◆ Task to complete ◆
Reproduce exactly the lines from the one containing "yellow duck: 2 -> 4" through the last line of the records below, both included. Leave out any pictures.

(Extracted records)
******

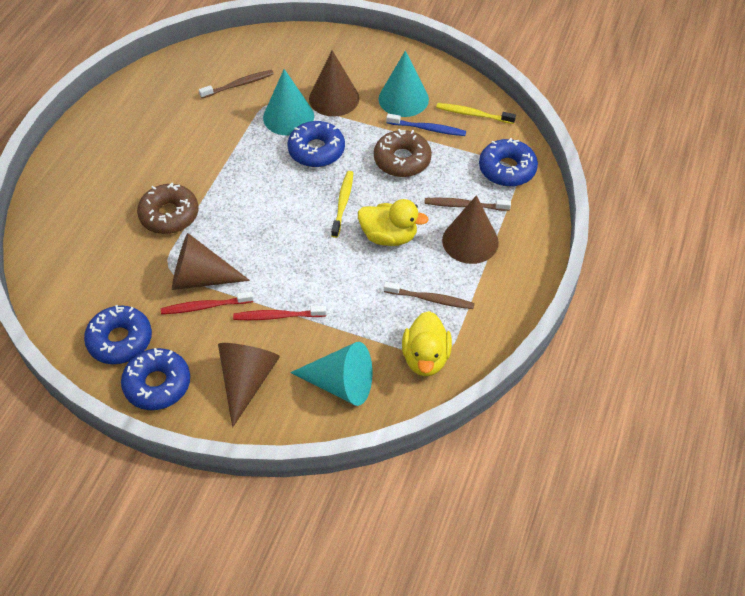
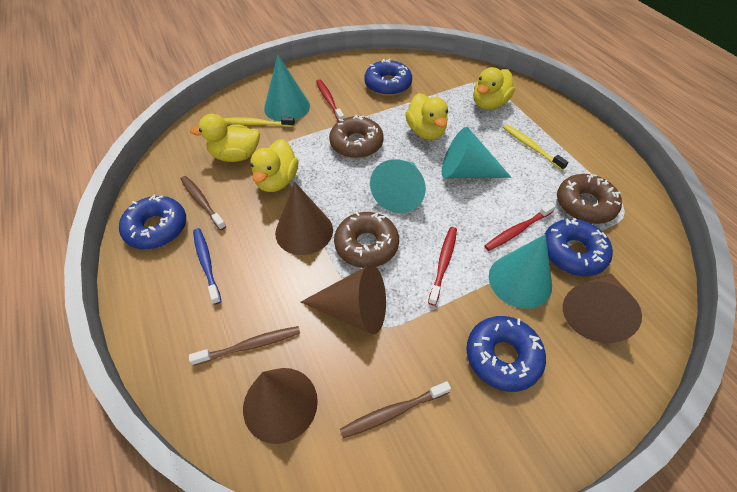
brown donut: 2 -> 3
red toothbrush: 2 -> 3
turquoise cone: 3 -> 4
yellow duck: 2 -> 4

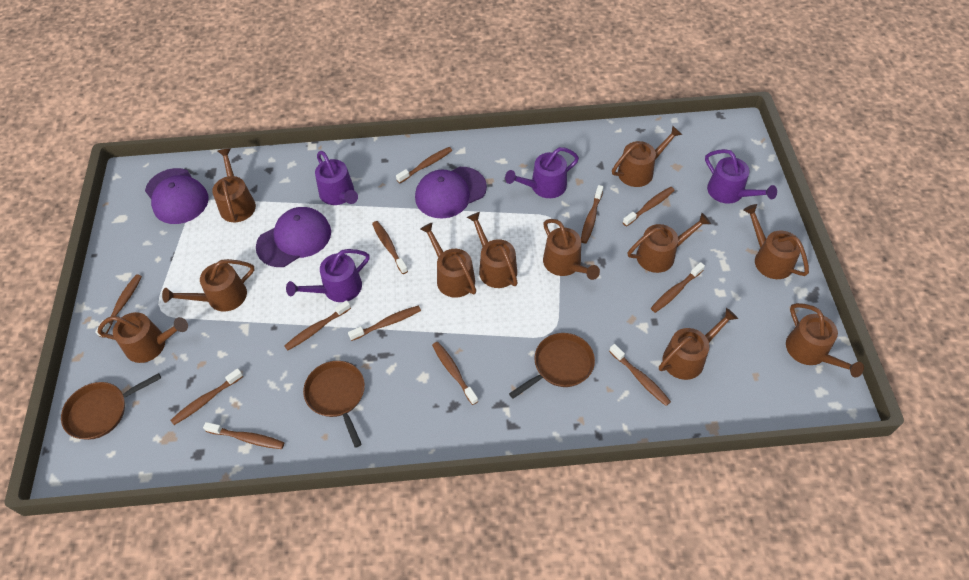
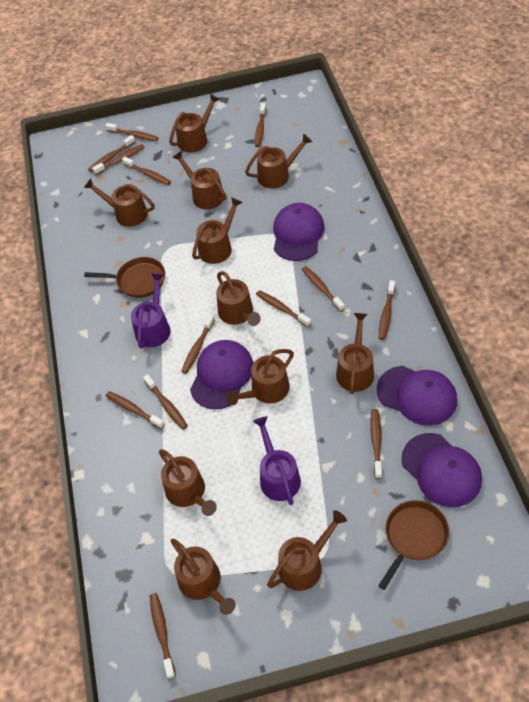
brown pan: 3 -> 2
brown toothbrush: 12 -> 13
purple cap: 3 -> 4
purple watering can: 4 -> 2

******

◆ Exercise answer ◆
yellow duck: 2 -> 4

brown pan: 3 -> 2
brown toothbrush: 12 -> 13
purple cap: 3 -> 4
purple watering can: 4 -> 2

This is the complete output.